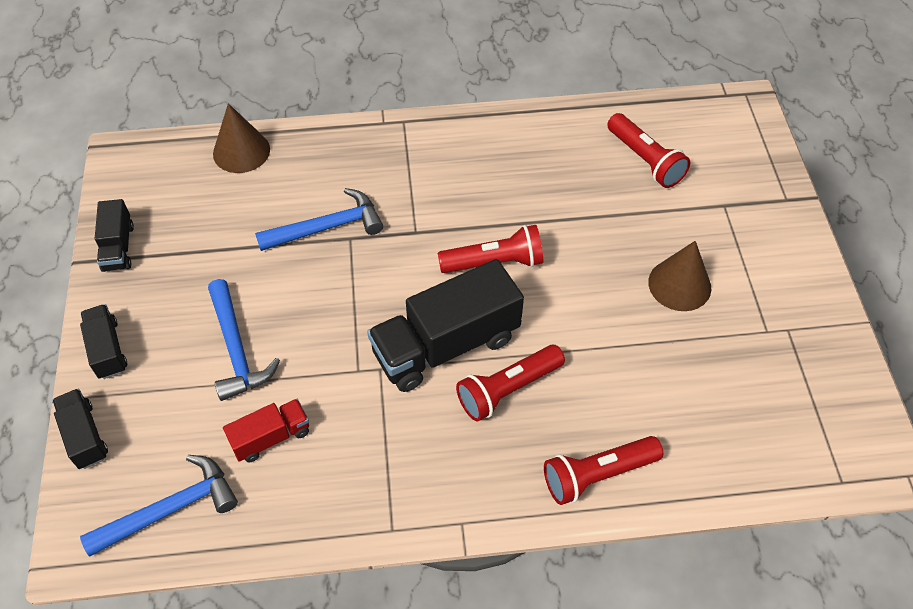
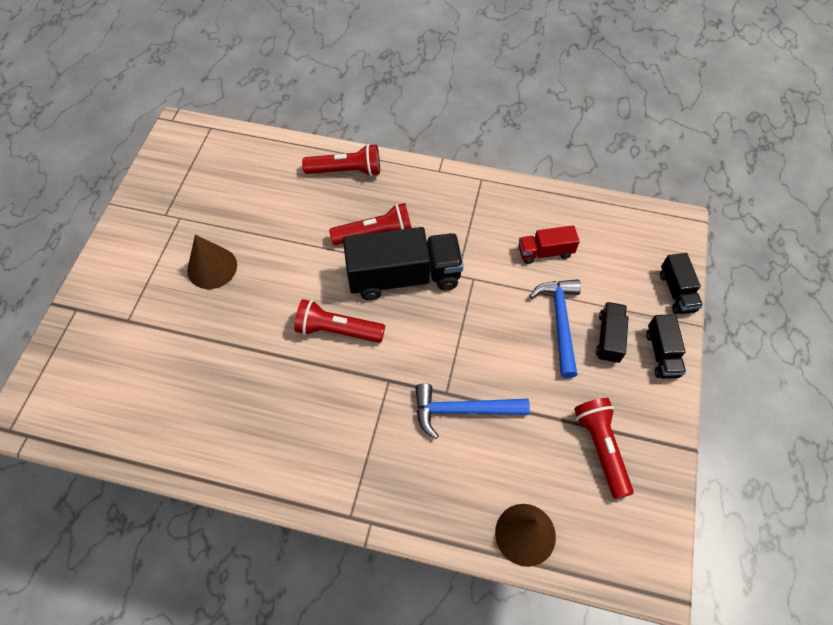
camera: 160 degrees left, 5 degrees up
(118, 247) = (654, 452): black truck -> black truck (609, 338)
(170, 509) = (617, 228): blue hammer -> none
(645, 160) = (156, 386): red flashlight -> red flashlight (601, 448)

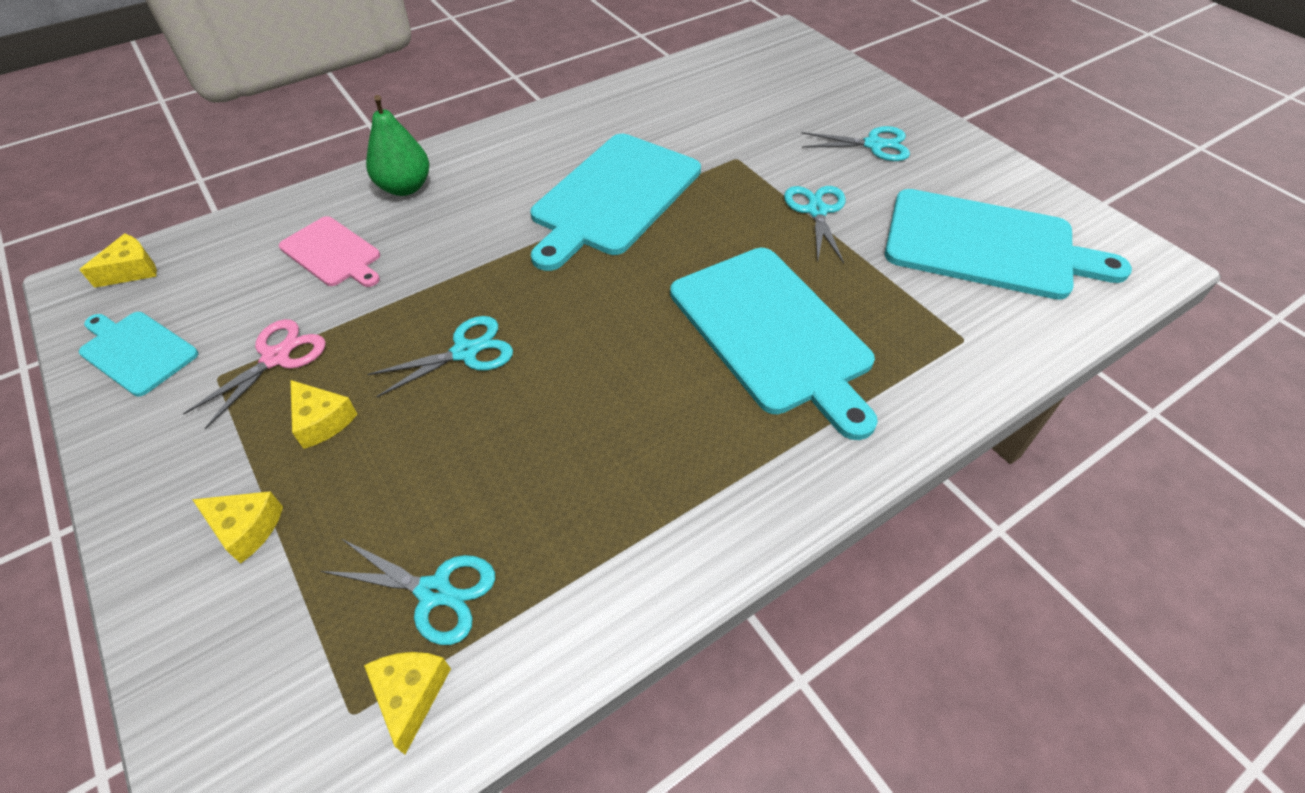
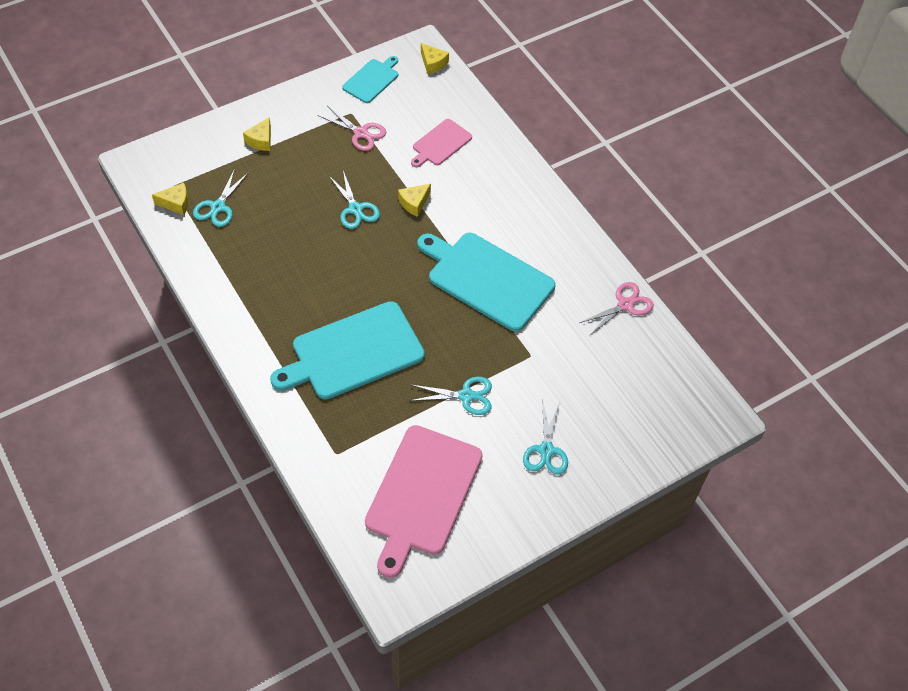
camera: 90 degrees right, 5 degrees up
(322, 421) = (317, 157): yellow cheese -> yellow cheese (414, 203)
(405, 187) = (502, 170): green pear -> none
(645, 89) = (625, 305): none -> pink scissors
(987, 246) = (421, 494): turquoise cutting board -> pink cutting board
------------------------
What you should do —
After locating the line containing "(170, 509) = (617, 228): blue hammer -> none" in the entries above, repeat only it and each later line through the end, exactly, without any pictures.

Written response —
(170, 509) = (617, 228): blue hammer -> none
(645, 160) = (156, 386): red flashlight -> red flashlight (601, 448)

camera: 90 degrees right, 5 degrees up
(322, 421) = (317, 157): yellow cheese -> yellow cheese (414, 203)
(405, 187) = (502, 170): green pear -> none
(645, 89) = (625, 305): none -> pink scissors
(987, 246) = (421, 494): turquoise cutting board -> pink cutting board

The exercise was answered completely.